:: Information shown
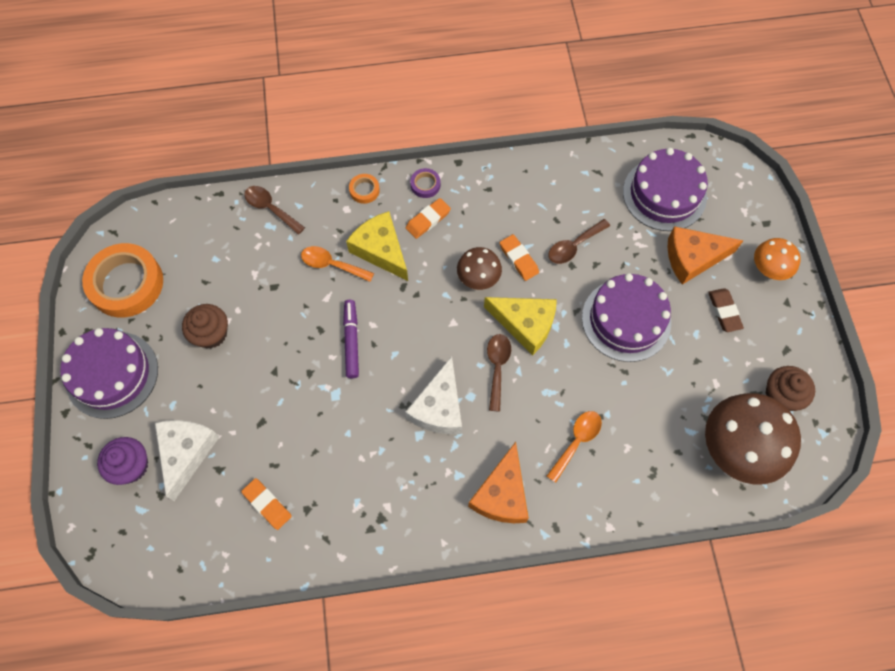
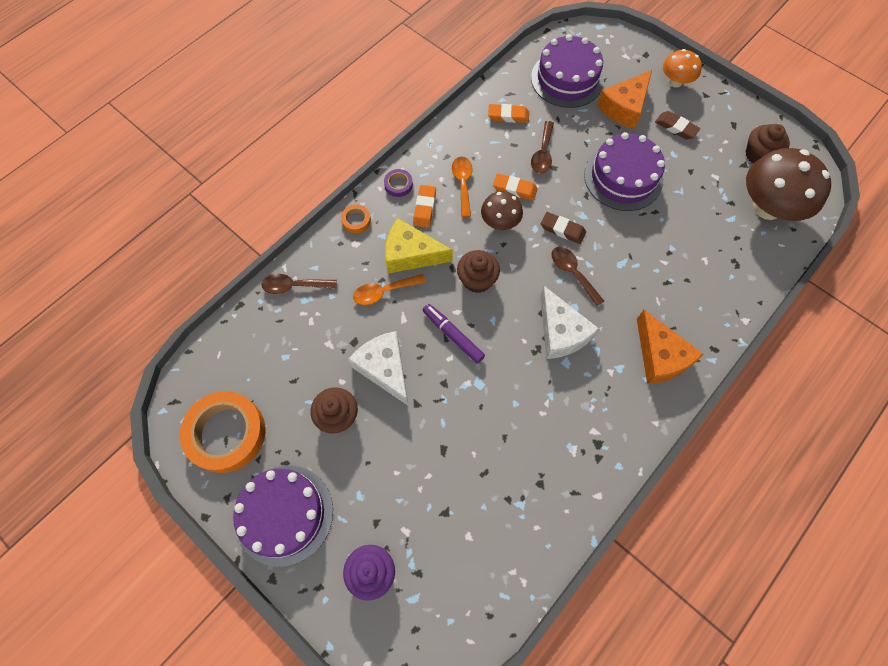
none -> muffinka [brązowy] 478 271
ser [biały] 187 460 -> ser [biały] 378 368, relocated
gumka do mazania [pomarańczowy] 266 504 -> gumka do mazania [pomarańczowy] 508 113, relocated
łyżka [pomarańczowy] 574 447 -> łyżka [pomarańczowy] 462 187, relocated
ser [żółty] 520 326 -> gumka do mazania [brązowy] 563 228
::::
» **What the task asks**:
In the listing above, each line with the word "mazania" is to be copied out.

» **Response**:
gumka do mazania [pomarańczowy] 266 504 -> gumka do mazania [pomarańczowy] 508 113, relocated
ser [żółty] 520 326 -> gumka do mazania [brązowy] 563 228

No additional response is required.